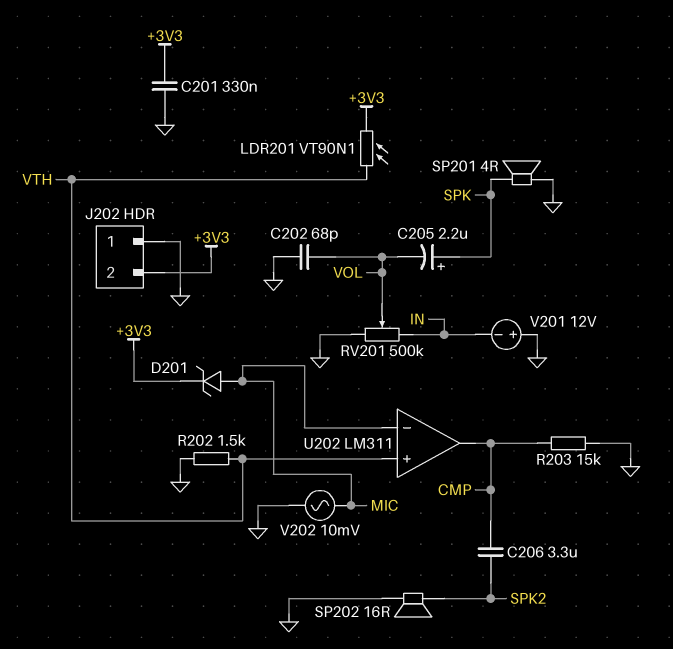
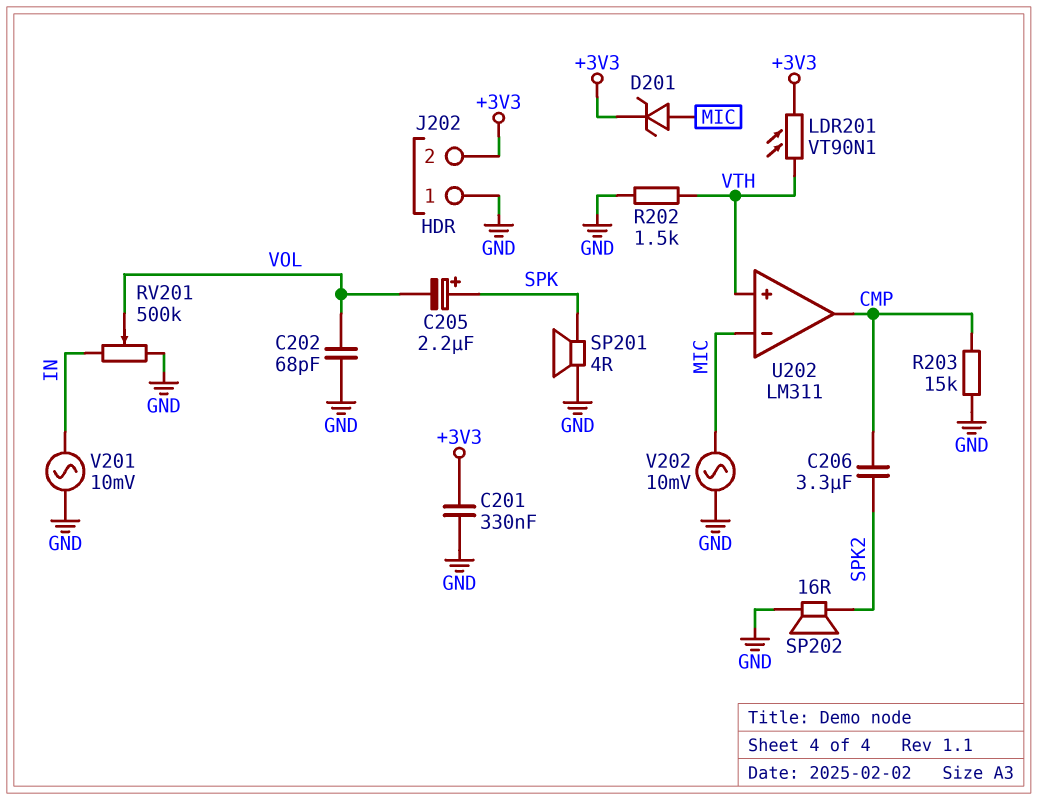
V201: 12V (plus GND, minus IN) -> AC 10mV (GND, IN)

****************

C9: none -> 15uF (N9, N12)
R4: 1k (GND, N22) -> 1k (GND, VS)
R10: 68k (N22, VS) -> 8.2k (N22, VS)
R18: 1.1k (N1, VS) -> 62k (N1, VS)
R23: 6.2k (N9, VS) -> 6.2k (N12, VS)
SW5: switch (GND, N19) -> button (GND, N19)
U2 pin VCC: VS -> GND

****************

With the line holding "R4: 1k (GND, N22) -> 1k (GND, VS)" as the first and the line holding "U2 pin VCC: VS -> GND" as the last, please transcribe exactly the lines of the material above in that range and nothing else.

R4: 1k (GND, N22) -> 1k (GND, VS)
R10: 68k (N22, VS) -> 8.2k (N22, VS)
R18: 1.1k (N1, VS) -> 62k (N1, VS)
R23: 6.2k (N9, VS) -> 6.2k (N12, VS)
SW5: switch (GND, N19) -> button (GND, N19)
U2 pin VCC: VS -> GND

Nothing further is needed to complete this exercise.